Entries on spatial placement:

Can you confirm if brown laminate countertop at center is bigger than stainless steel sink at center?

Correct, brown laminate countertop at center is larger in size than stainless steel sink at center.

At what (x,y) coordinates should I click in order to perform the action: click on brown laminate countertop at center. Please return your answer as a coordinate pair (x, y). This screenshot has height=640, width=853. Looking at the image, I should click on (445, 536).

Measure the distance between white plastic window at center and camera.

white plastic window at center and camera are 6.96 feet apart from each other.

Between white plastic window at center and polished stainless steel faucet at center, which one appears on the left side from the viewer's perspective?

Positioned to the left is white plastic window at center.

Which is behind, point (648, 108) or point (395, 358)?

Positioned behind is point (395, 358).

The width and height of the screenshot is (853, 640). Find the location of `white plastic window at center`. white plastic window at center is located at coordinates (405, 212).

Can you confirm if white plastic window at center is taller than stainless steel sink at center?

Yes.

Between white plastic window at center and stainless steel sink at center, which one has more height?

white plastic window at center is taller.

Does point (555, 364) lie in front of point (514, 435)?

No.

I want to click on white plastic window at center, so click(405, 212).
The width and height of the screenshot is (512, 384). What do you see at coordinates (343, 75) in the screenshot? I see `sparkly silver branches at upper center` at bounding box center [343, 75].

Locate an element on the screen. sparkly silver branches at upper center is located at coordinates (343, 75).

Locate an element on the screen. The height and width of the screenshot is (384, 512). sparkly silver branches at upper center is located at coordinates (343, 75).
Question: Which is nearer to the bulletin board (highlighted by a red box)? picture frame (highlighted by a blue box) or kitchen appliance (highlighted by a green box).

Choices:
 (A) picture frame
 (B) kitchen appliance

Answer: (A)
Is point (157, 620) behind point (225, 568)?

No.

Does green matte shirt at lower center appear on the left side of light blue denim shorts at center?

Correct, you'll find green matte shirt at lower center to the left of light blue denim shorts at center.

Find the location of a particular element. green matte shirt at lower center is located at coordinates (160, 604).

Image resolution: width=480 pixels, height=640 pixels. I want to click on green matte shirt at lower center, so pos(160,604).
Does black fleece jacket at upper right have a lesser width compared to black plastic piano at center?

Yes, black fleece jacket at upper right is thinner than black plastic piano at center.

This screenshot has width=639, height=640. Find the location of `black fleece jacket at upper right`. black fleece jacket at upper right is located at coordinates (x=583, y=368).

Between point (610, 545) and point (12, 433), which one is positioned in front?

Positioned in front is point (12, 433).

Problem: Quote the material above word for word, keeping every line in its original order.

Reply to the task:
Can you confirm if brown laminate countertop at center is bigger than stainless steel sink at center?

Correct, brown laminate countertop at center is larger in size than stainless steel sink at center.

At what (x,y) coordinates should I click in order to perform the action: click on brown laminate countertop at center. Please return your answer as a coordinate pair (x, y). This screenshot has height=640, width=853. Looking at the image, I should click on (445, 536).

Measure the distance between white plastic window at center and camera.

white plastic window at center and camera are 6.96 feet apart from each other.

Between white plastic window at center and polished stainless steel faucet at center, which one appears on the left side from the viewer's perspective?

Positioned to the left is white plastic window at center.

Which is behind, point (648, 108) or point (395, 358)?

Positioned behind is point (395, 358).

The width and height of the screenshot is (853, 640). Find the location of `white plastic window at center`. white plastic window at center is located at coordinates (405, 212).

Can you confirm if white plastic window at center is taller than stainless steel sink at center?

Yes.

Between white plastic window at center and stainless steel sink at center, which one has more height?

white plastic window at center is taller.

Does point (555, 364) lie in front of point (514, 435)?

No.

I want to click on white plastic window at center, so click(405, 212).
The width and height of the screenshot is (512, 384). What do you see at coordinates (343, 75) in the screenshot? I see `sparkly silver branches at upper center` at bounding box center [343, 75].

Locate an element on the screen. sparkly silver branches at upper center is located at coordinates (343, 75).

Locate an element on the screen. The height and width of the screenshot is (384, 512). sparkly silver branches at upper center is located at coordinates (343, 75).
Question: Which is nearer to the bulletin board (highlighted by a red box)? picture frame (highlighted by a blue box) or kitchen appliance (highlighted by a green box).

Choices:
 (A) picture frame
 (B) kitchen appliance

Answer: (A)
Is point (157, 620) behind point (225, 568)?

No.

Does green matte shirt at lower center appear on the left side of light blue denim shorts at center?

Correct, you'll find green matte shirt at lower center to the left of light blue denim shorts at center.

Find the location of a particular element. green matte shirt at lower center is located at coordinates (160, 604).

Image resolution: width=480 pixels, height=640 pixels. I want to click on green matte shirt at lower center, so pos(160,604).
Does black fleece jacket at upper right have a lesser width compared to black plastic piano at center?

Yes, black fleece jacket at upper right is thinner than black plastic piano at center.

This screenshot has width=639, height=640. Find the location of `black fleece jacket at upper right`. black fleece jacket at upper right is located at coordinates (x=583, y=368).

Between point (610, 545) and point (12, 433), which one is positioned in front?

Positioned in front is point (12, 433).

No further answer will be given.